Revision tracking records
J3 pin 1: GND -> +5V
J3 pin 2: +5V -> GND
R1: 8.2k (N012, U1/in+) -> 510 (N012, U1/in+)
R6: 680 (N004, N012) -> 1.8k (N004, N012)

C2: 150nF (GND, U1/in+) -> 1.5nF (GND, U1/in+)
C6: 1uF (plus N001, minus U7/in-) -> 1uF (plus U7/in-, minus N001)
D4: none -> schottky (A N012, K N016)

Activity:
The full set of entries above has to be restated exactly.

Response to the task:
J3 pin 1: GND -> +5V
J3 pin 2: +5V -> GND
R1: 8.2k (N012, U1/in+) -> 510 (N012, U1/in+)
R6: 680 (N004, N012) -> 1.8k (N004, N012)

C2: 150nF (GND, U1/in+) -> 1.5nF (GND, U1/in+)
C6: 1uF (plus N001, minus U7/in-) -> 1uF (plus U7/in-, minus N001)
D4: none -> schottky (A N012, K N016)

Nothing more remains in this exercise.